(Work to be completed)
In the records below, find each line holding the word "OLED" and copy it.

[Data shown Boundary: Start]

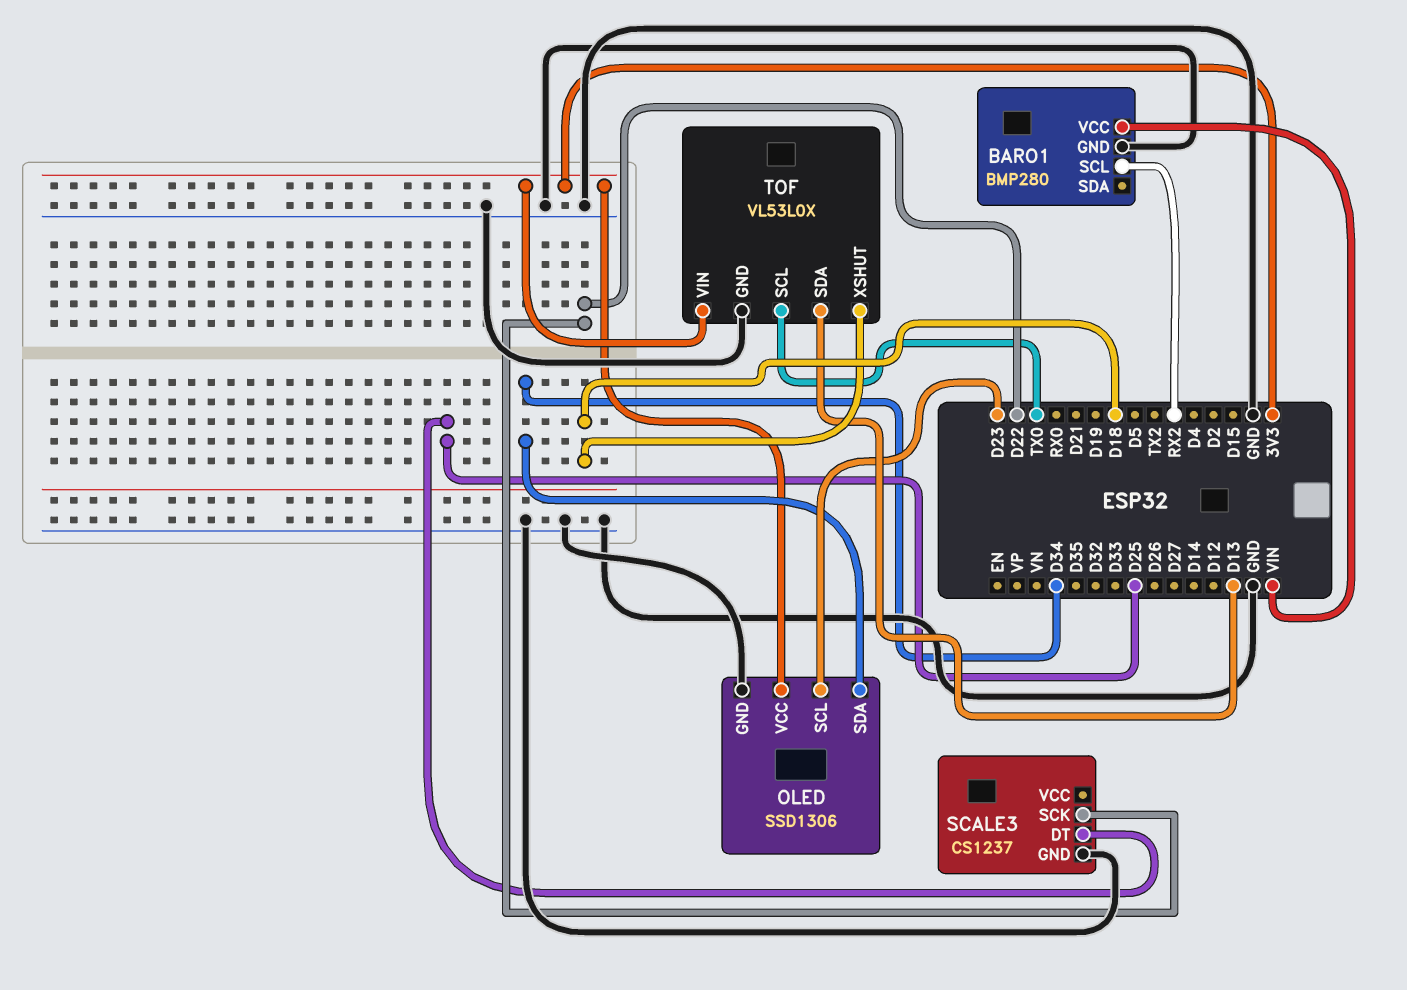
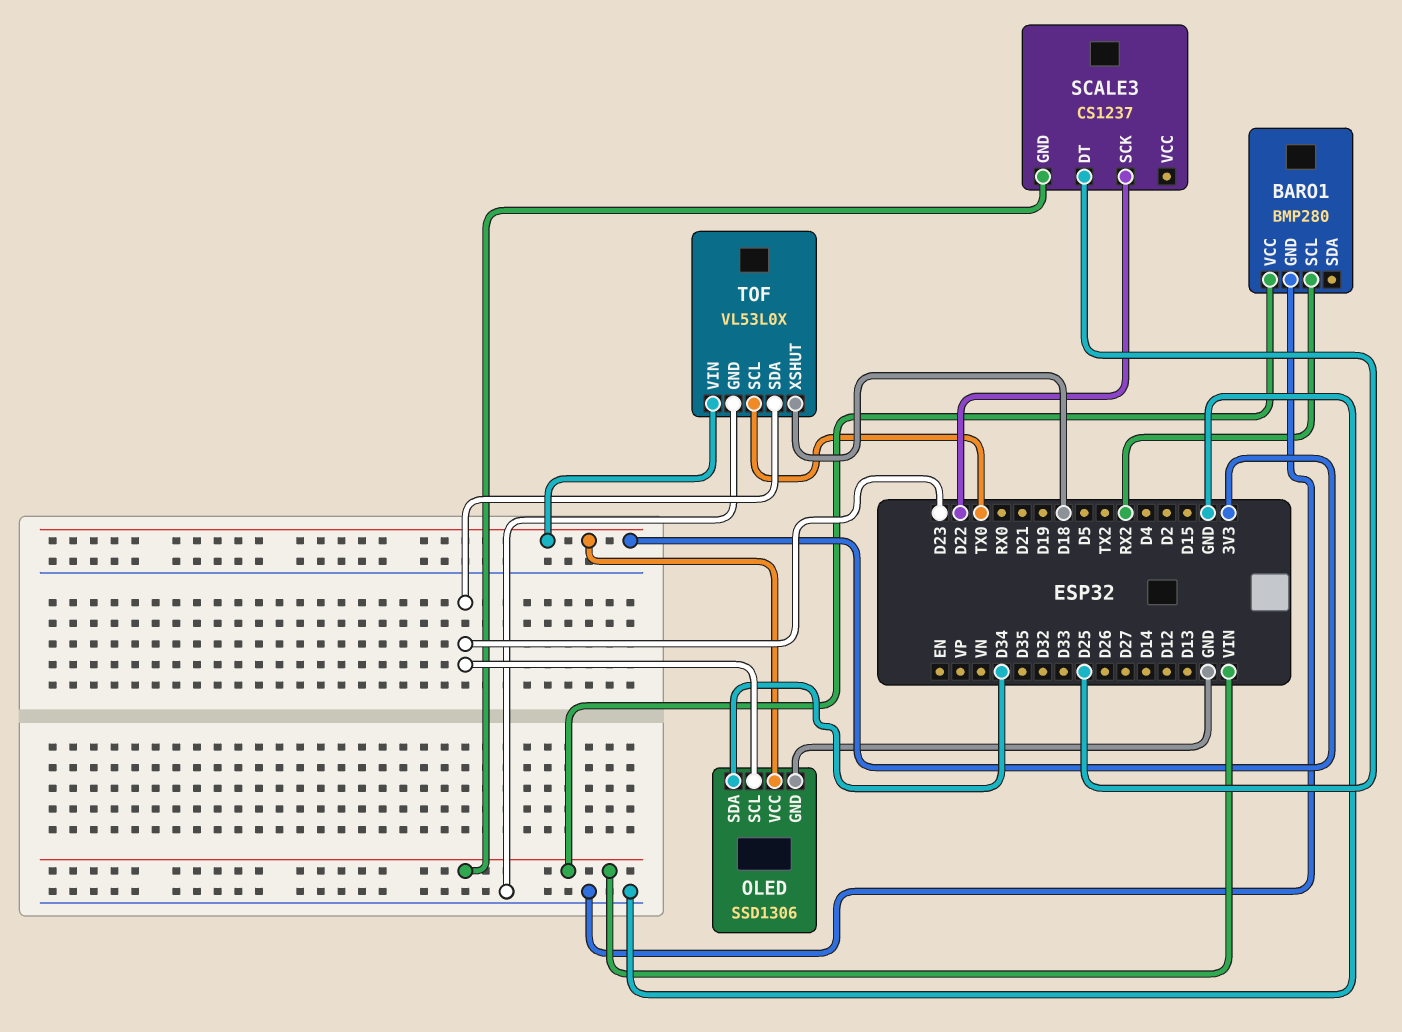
SCALE3 pin GND: GND -> VIN
TOF pin SDA: D13 -> D23

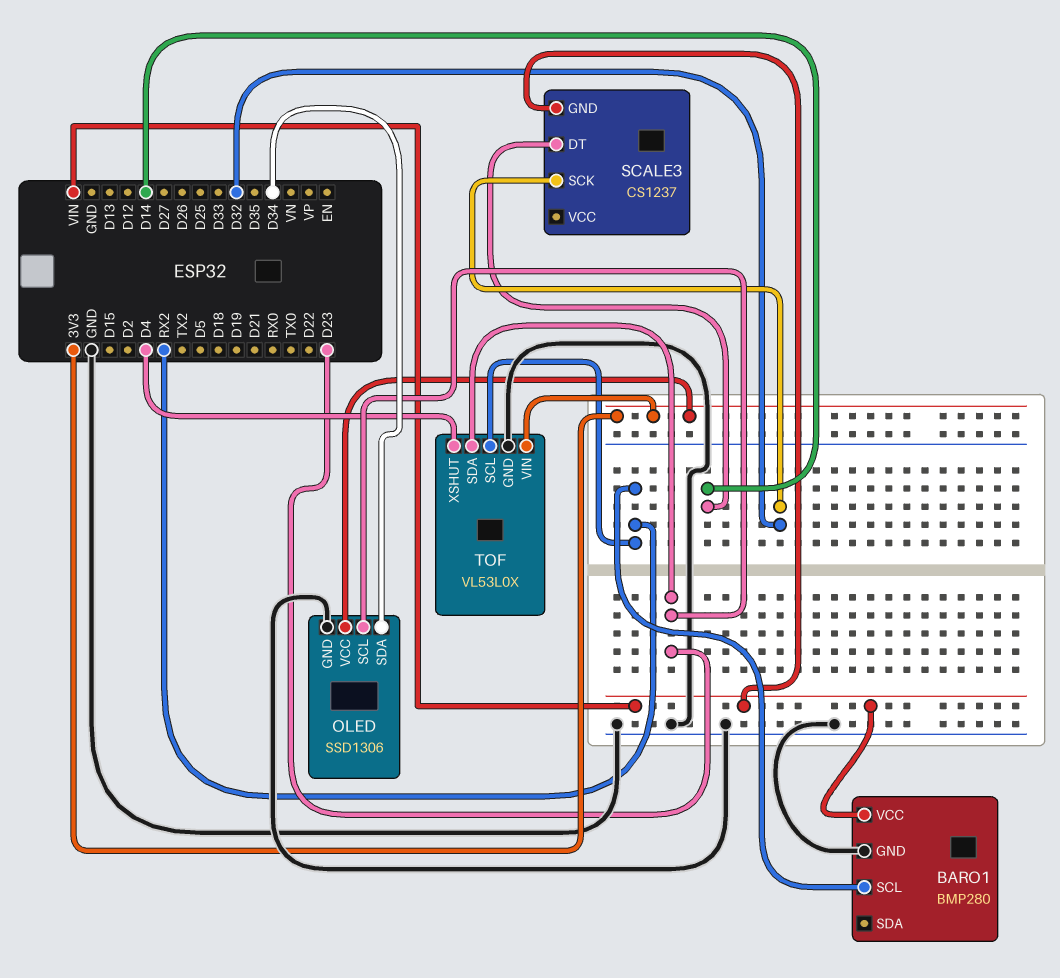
SCALE3 pin DT: D25 -> D14
SCALE3 pin SCK: D22 -> D32
TOF pin SCL: TX0 -> RX2
TOF pin XSHUT: D18 -> D4

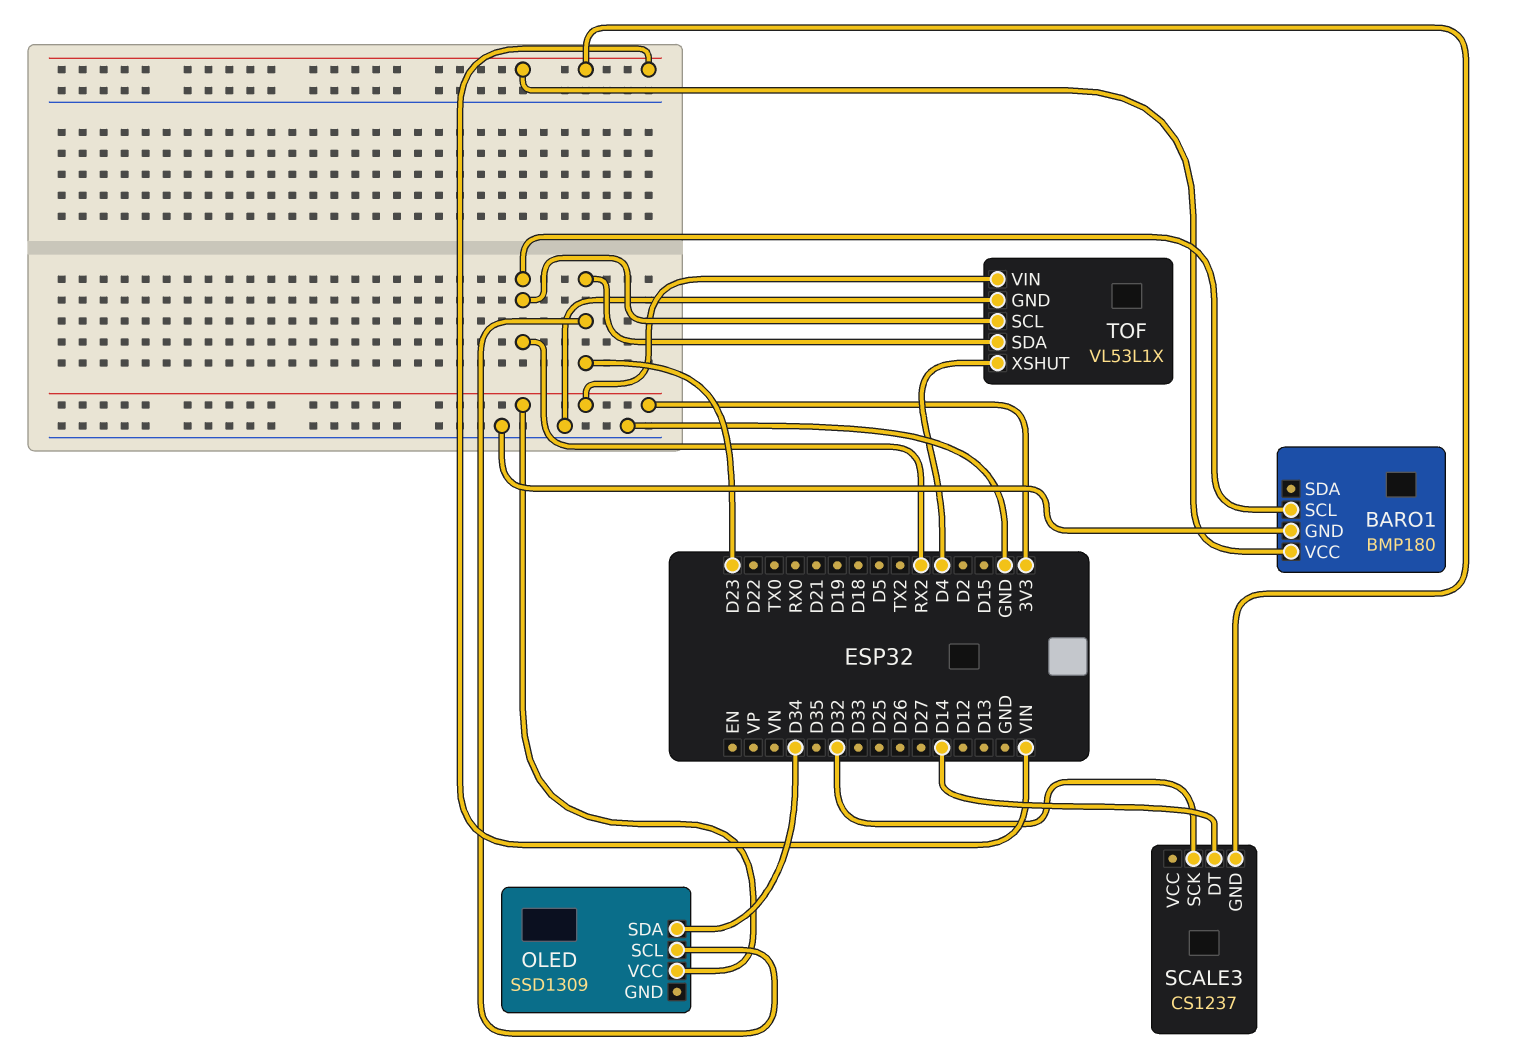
BARO1: BMP280 -> BMP180
OLED: SSD1306 -> SSD1309
OLED pin GND: GND -> none
TOF: VL53L0X -> VL53L1X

[Data shown Boundary: End]

(Solution for this task)
OLED: SSD1306 -> SSD1309
OLED pin GND: GND -> none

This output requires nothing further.